──────── MATERIAL FOR THE TASK

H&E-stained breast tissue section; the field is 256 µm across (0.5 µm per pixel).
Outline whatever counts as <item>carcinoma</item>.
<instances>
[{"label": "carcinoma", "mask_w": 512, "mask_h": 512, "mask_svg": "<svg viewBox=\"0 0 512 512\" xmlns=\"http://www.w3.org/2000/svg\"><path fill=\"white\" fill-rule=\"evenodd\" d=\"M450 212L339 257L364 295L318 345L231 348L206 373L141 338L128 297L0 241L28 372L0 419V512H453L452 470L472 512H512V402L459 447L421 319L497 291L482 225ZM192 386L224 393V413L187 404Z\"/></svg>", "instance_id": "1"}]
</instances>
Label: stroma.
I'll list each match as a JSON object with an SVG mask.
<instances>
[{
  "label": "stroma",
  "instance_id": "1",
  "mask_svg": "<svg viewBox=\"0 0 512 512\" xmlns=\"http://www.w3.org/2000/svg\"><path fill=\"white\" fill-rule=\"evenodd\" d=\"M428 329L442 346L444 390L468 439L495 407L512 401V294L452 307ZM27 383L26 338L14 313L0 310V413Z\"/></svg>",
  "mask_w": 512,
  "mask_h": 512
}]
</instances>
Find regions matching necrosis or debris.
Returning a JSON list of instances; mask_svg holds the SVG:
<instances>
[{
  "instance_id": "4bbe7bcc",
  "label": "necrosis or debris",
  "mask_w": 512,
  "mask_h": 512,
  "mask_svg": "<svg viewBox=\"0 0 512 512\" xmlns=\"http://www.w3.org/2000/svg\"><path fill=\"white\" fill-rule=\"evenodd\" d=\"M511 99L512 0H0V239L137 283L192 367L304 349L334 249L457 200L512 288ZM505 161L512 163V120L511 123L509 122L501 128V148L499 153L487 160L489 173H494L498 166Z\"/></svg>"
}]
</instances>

────────────────

# STATED TASK
Exactly reproduce every line of the records.

# OUTPUT
H&E-stained breast tissue section; the field is 256 µm across (0.5 µm per pixel).
Outline whatever counts as <item>carcinoma</item>.
<instances>
[{"label": "carcinoma", "mask_w": 512, "mask_h": 512, "mask_svg": "<svg viewBox=\"0 0 512 512\" xmlns=\"http://www.w3.org/2000/svg\"><path fill=\"white\" fill-rule=\"evenodd\" d=\"M450 212L339 257L364 295L318 345L231 348L206 373L141 338L128 297L0 241L28 372L0 419V512H453L452 470L472 512H512V402L459 447L421 319L497 291L482 225ZM192 386L224 393V413L187 404Z\"/></svg>", "instance_id": "1"}]
</instances>
Label: stroma.
I'll list each match as a JSON object with an SVG mask.
<instances>
[{
  "label": "stroma",
  "instance_id": "1",
  "mask_svg": "<svg viewBox=\"0 0 512 512\" xmlns=\"http://www.w3.org/2000/svg\"><path fill=\"white\" fill-rule=\"evenodd\" d=\"M428 329L442 346L444 390L468 439L495 407L512 401V294L452 307ZM27 383L26 338L14 313L0 310V413Z\"/></svg>",
  "mask_w": 512,
  "mask_h": 512
}]
</instances>
Find regions matching necrosis or debris.
Returning a JSON list of instances; mask_svg holds the SVG:
<instances>
[{
  "instance_id": "4bbe7bcc",
  "label": "necrosis or debris",
  "mask_w": 512,
  "mask_h": 512,
  "mask_svg": "<svg viewBox=\"0 0 512 512\" xmlns=\"http://www.w3.org/2000/svg\"><path fill=\"white\" fill-rule=\"evenodd\" d=\"M511 99L512 0H0V239L137 283L192 367L304 349L334 249L457 200L512 288ZM505 161L512 163V120L511 123L509 122L501 128V148L499 153L487 160L489 173H494L498 166Z\"/></svg>"
}]
</instances>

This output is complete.